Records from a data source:

>>>>

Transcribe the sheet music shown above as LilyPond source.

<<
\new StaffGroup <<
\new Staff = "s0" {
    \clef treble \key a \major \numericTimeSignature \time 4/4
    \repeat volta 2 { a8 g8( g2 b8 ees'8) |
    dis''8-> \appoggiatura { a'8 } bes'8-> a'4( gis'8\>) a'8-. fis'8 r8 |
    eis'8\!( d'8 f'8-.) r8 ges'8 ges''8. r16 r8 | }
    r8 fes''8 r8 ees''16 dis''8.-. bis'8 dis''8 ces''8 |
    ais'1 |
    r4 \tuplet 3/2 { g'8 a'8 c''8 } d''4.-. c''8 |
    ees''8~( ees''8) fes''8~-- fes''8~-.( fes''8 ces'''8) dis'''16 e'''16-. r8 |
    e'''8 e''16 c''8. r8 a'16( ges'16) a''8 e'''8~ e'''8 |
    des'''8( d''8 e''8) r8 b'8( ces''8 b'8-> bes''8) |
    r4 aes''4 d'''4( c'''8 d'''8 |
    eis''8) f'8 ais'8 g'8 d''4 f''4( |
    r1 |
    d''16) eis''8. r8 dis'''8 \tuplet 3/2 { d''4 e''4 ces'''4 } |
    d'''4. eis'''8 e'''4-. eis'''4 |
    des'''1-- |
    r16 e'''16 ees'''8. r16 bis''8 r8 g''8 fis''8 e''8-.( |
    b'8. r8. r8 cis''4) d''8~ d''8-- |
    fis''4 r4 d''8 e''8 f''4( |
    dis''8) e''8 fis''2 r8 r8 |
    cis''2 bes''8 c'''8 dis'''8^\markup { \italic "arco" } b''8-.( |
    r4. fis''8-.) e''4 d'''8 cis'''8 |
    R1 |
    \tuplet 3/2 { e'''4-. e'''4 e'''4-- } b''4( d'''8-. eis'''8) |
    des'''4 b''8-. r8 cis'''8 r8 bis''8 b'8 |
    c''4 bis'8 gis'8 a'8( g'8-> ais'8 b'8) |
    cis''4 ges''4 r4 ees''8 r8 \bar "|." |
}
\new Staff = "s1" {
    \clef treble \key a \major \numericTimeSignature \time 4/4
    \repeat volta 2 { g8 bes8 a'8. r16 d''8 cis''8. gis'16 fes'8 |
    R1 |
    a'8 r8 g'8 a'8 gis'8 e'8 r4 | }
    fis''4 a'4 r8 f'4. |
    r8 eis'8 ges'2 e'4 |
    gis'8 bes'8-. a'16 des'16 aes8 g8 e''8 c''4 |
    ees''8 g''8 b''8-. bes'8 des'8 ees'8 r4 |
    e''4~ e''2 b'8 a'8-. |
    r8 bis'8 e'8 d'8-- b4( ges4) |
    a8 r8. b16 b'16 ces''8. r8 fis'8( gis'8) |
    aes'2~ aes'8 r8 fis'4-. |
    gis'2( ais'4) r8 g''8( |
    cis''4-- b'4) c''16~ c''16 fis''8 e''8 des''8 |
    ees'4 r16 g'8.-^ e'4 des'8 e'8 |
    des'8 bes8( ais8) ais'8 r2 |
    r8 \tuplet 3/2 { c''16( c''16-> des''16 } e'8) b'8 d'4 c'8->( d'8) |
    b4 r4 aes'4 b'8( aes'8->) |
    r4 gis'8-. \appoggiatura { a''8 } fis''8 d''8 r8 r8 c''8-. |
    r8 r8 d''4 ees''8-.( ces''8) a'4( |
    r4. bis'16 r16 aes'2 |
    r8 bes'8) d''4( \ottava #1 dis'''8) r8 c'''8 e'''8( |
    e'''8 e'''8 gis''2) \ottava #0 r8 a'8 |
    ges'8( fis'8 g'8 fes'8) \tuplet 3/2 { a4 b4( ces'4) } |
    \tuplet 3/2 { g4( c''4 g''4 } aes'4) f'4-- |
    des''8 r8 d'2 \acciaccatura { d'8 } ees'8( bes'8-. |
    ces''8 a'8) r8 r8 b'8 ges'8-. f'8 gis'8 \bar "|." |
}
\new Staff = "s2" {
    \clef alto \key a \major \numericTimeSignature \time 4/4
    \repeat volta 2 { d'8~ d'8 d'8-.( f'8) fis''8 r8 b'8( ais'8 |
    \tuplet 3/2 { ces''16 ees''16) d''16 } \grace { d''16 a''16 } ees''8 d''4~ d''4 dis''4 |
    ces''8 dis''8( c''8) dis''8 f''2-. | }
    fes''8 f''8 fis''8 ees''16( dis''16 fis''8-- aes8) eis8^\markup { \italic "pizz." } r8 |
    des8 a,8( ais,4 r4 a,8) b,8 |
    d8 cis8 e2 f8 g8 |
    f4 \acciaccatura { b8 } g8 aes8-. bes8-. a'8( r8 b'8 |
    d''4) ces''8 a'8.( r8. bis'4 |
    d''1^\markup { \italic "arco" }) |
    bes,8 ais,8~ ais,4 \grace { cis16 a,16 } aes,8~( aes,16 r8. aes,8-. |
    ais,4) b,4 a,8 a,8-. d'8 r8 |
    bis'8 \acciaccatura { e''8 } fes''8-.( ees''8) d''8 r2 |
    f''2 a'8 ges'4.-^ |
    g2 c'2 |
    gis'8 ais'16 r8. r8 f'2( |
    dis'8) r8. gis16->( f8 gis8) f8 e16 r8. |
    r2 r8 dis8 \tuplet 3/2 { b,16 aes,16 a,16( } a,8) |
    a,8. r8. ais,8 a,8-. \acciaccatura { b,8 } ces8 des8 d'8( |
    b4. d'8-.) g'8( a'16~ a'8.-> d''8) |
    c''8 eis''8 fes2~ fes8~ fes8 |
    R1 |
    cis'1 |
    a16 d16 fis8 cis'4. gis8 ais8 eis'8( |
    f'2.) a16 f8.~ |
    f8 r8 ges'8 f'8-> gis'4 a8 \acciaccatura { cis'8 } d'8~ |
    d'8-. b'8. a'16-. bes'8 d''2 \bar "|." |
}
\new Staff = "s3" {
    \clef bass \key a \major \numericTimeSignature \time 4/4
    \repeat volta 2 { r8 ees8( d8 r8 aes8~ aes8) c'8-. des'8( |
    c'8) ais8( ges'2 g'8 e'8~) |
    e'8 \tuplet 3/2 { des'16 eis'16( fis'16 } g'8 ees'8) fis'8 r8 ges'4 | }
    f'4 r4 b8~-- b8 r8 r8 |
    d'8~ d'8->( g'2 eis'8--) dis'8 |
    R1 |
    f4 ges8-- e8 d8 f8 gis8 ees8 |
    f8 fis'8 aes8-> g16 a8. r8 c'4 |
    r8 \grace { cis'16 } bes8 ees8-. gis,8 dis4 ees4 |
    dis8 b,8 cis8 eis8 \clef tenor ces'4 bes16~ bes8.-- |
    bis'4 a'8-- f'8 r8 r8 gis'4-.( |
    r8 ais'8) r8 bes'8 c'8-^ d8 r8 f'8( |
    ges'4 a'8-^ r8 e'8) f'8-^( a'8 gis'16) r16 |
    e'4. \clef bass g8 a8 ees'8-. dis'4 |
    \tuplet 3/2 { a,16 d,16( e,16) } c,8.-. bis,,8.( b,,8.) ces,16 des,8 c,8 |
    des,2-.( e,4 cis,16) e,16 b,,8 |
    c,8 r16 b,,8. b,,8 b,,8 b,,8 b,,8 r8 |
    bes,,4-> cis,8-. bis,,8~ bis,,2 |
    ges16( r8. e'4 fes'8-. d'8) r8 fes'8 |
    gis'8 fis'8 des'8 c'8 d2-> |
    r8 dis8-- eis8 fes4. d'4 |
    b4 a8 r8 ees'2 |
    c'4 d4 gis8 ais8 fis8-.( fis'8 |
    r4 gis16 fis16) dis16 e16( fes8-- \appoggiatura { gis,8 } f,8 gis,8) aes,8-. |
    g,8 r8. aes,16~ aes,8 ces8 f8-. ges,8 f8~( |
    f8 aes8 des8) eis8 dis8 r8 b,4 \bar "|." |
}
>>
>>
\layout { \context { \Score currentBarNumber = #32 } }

<<<<

* **What is needed**
Pull out every line of the records above that contains the string "arco", treating uppercase and lowercase as different.

* **Answer to this exercise**
    cis''2 bes''8 c'''8 dis'''8^\markup { \italic "arco" } b''8-.( |
    d''1^\markup { \italic "arco" }) |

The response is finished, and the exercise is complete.